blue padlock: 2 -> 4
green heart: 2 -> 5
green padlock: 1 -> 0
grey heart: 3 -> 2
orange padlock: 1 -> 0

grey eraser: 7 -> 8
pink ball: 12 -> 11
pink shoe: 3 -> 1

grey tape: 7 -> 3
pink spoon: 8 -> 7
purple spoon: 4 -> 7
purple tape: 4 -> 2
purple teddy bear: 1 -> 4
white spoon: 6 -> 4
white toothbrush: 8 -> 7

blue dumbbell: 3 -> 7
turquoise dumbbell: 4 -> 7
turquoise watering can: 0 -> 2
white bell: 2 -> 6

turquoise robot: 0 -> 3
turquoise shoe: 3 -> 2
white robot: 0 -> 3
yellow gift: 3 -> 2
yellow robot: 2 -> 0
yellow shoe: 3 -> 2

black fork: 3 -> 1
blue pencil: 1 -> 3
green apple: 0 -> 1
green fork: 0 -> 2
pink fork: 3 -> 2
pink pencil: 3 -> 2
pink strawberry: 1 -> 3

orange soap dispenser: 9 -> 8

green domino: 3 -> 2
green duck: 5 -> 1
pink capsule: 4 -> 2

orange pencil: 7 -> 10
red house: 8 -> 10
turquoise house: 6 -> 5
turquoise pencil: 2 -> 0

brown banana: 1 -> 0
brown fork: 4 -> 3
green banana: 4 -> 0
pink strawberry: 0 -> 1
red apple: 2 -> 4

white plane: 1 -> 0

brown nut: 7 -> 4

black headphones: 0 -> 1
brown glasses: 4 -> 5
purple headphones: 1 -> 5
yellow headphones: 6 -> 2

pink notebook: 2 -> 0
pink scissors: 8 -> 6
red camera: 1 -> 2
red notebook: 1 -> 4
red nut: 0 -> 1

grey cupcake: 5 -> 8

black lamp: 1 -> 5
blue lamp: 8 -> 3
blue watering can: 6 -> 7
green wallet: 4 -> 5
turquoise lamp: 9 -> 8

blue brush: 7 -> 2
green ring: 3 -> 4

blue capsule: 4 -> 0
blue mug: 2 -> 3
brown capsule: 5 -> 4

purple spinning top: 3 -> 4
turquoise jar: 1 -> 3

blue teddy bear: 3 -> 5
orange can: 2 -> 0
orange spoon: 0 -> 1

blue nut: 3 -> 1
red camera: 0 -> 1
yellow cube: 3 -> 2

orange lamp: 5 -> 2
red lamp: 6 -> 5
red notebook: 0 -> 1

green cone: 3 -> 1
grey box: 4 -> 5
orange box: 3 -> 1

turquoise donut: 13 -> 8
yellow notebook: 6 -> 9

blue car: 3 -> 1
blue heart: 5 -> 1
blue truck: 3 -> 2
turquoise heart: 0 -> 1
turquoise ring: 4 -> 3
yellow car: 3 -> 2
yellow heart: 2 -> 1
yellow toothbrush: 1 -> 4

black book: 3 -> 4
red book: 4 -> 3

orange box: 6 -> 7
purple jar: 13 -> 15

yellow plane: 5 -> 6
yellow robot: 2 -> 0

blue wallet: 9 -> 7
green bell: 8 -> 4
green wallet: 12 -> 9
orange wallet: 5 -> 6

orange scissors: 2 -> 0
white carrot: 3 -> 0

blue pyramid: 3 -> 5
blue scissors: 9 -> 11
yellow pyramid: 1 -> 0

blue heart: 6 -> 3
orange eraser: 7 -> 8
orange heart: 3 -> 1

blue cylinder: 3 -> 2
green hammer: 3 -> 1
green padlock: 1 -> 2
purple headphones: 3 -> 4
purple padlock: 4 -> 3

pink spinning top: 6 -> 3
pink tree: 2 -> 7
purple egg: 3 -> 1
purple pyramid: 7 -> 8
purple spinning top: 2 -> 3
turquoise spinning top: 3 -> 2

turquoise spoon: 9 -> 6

- - -

EXERCISE DETAILS: Scan the lines above for "white toothbrush: 8 -> 7" and for "white carrot: 3 -> 0". Repeat exactly the line holding each of them and every line in between.

RESPONSE TO THE TASK:
white toothbrush: 8 -> 7

blue dumbbell: 3 -> 7
turquoise dumbbell: 4 -> 7
turquoise watering can: 0 -> 2
white bell: 2 -> 6

turquoise robot: 0 -> 3
turquoise shoe: 3 -> 2
white robot: 0 -> 3
yellow gift: 3 -> 2
yellow robot: 2 -> 0
yellow shoe: 3 -> 2

black fork: 3 -> 1
blue pencil: 1 -> 3
green apple: 0 -> 1
green fork: 0 -> 2
pink fork: 3 -> 2
pink pencil: 3 -> 2
pink strawberry: 1 -> 3

orange soap dispenser: 9 -> 8

green domino: 3 -> 2
green duck: 5 -> 1
pink capsule: 4 -> 2

orange pencil: 7 -> 10
red house: 8 -> 10
turquoise house: 6 -> 5
turquoise pencil: 2 -> 0

brown banana: 1 -> 0
brown fork: 4 -> 3
green banana: 4 -> 0
pink strawberry: 0 -> 1
red apple: 2 -> 4

white plane: 1 -> 0

brown nut: 7 -> 4

black headphones: 0 -> 1
brown glasses: 4 -> 5
purple headphones: 1 -> 5
yellow headphones: 6 -> 2

pink notebook: 2 -> 0
pink scissors: 8 -> 6
red camera: 1 -> 2
red notebook: 1 -> 4
red nut: 0 -> 1

grey cupcake: 5 -> 8

black lamp: 1 -> 5
blue lamp: 8 -> 3
blue watering can: 6 -> 7
green wallet: 4 -> 5
turquoise lamp: 9 -> 8

blue brush: 7 -> 2
green ring: 3 -> 4

blue capsule: 4 -> 0
blue mug: 2 -> 3
brown capsule: 5 -> 4

purple spinning top: 3 -> 4
turquoise jar: 1 -> 3

blue teddy bear: 3 -> 5
orange can: 2 -> 0
orange spoon: 0 -> 1

blue nut: 3 -> 1
red camera: 0 -> 1
yellow cube: 3 -> 2

orange lamp: 5 -> 2
red lamp: 6 -> 5
red notebook: 0 -> 1

green cone: 3 -> 1
grey box: 4 -> 5
orange box: 3 -> 1

turquoise donut: 13 -> 8
yellow notebook: 6 -> 9

blue car: 3 -> 1
blue heart: 5 -> 1
blue truck: 3 -> 2
turquoise heart: 0 -> 1
turquoise ring: 4 -> 3
yellow car: 3 -> 2
yellow heart: 2 -> 1
yellow toothbrush: 1 -> 4

black book: 3 -> 4
red book: 4 -> 3

orange box: 6 -> 7
purple jar: 13 -> 15

yellow plane: 5 -> 6
yellow robot: 2 -> 0

blue wallet: 9 -> 7
green bell: 8 -> 4
green wallet: 12 -> 9
orange wallet: 5 -> 6

orange scissors: 2 -> 0
white carrot: 3 -> 0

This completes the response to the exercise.